What this task involves.
The reply must contain exactly the lines below from the one with "R208: none -> 18k (3V3, N013)" down to the one with "Y201: 40MHz (N001, N005)", both included, and nothing more; please omit the pictures.

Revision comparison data
Segment Open

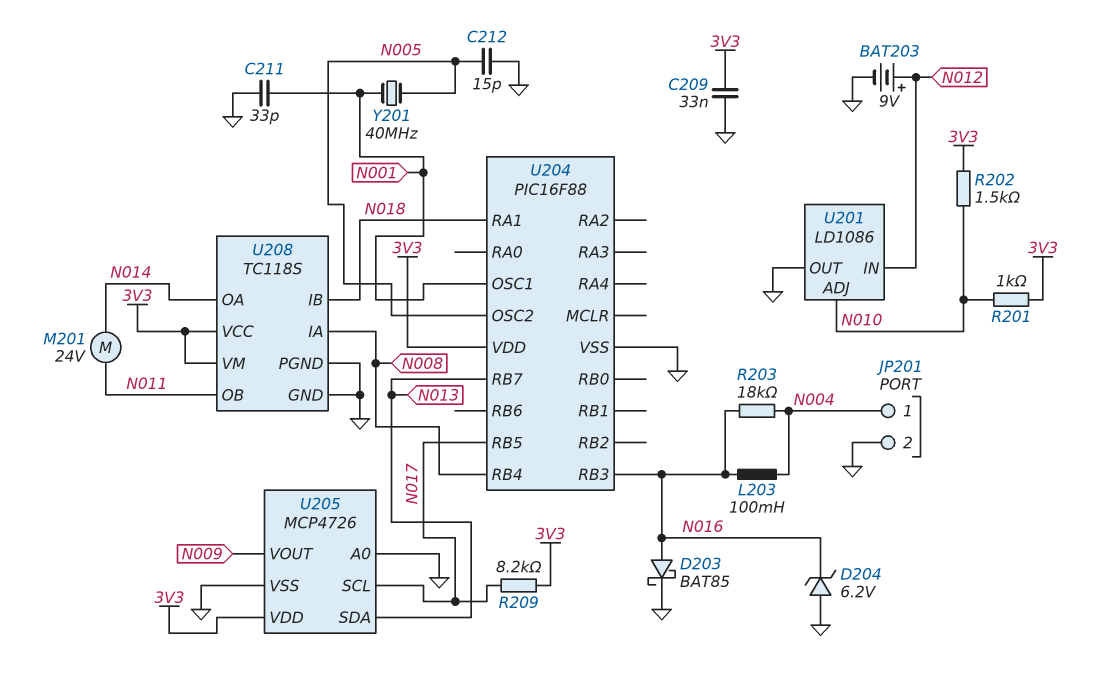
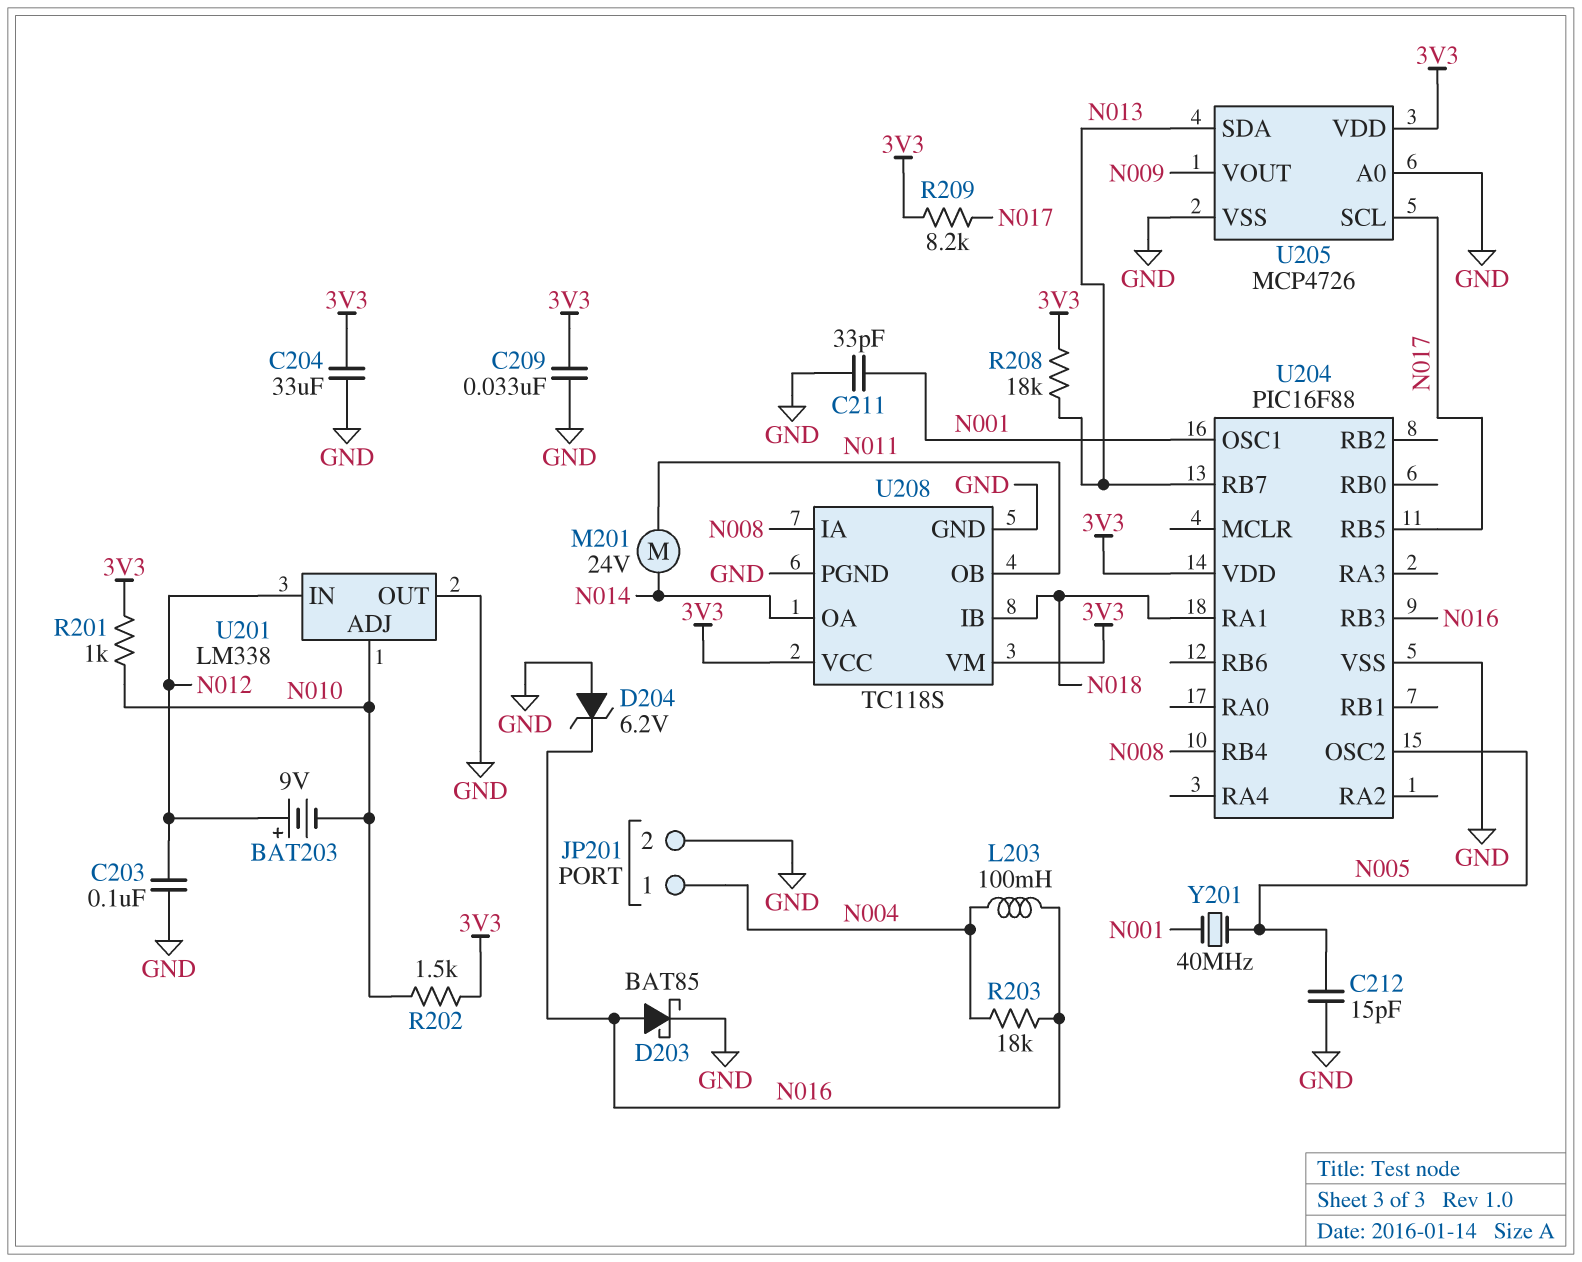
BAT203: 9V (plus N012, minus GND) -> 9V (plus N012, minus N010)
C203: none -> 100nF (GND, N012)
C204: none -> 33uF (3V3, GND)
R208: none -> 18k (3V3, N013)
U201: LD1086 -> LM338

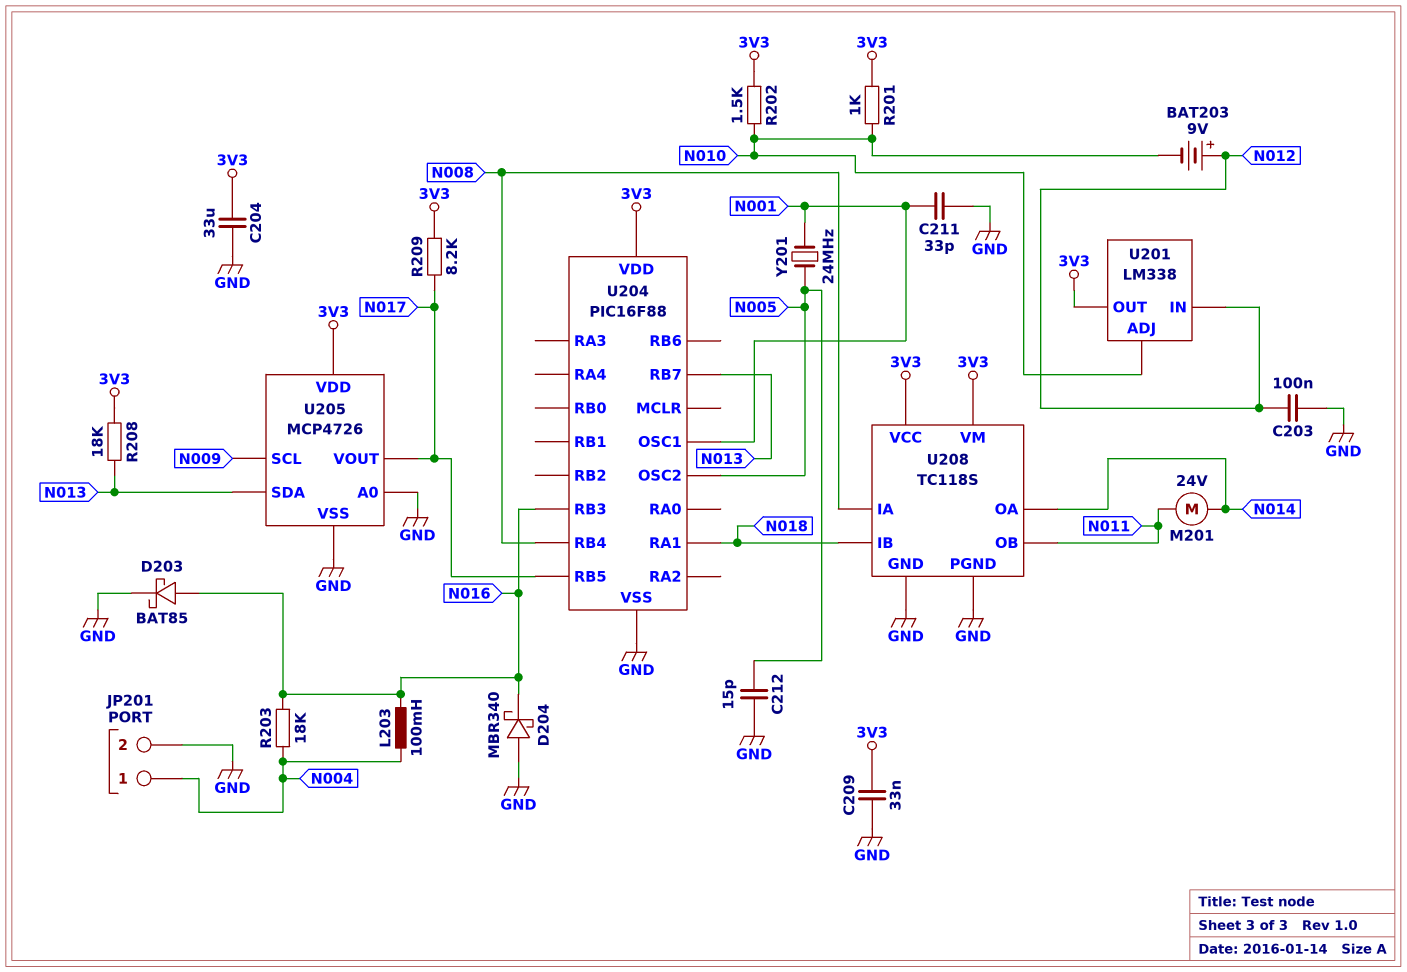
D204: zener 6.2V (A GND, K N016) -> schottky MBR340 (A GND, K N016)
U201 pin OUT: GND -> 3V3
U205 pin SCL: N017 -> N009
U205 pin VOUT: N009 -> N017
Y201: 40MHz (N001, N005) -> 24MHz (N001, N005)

Segment Closed
Segment Open

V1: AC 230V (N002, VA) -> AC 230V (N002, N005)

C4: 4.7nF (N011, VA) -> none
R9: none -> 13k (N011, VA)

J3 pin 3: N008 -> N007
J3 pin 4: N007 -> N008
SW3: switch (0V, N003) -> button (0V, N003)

Segment Closed
Segment Open

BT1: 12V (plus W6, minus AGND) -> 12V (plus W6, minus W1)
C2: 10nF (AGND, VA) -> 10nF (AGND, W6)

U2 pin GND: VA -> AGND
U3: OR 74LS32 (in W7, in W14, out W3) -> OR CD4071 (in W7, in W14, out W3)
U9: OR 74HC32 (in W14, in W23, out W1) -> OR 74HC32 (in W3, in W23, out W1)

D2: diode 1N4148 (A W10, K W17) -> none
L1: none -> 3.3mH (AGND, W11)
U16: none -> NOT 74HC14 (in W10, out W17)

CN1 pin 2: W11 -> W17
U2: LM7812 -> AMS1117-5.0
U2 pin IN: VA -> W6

Segment Closed

Task output.
R208: none -> 18k (3V3, N013)
U201: LD1086 -> LM338

D204: zener 6.2V (A GND, K N016) -> schottky MBR340 (A GND, K N016)
U201 pin OUT: GND -> 3V3
U205 pin SCL: N017 -> N009
U205 pin VOUT: N009 -> N017
Y201: 40MHz (N001, N005) -> 24MHz (N001, N005)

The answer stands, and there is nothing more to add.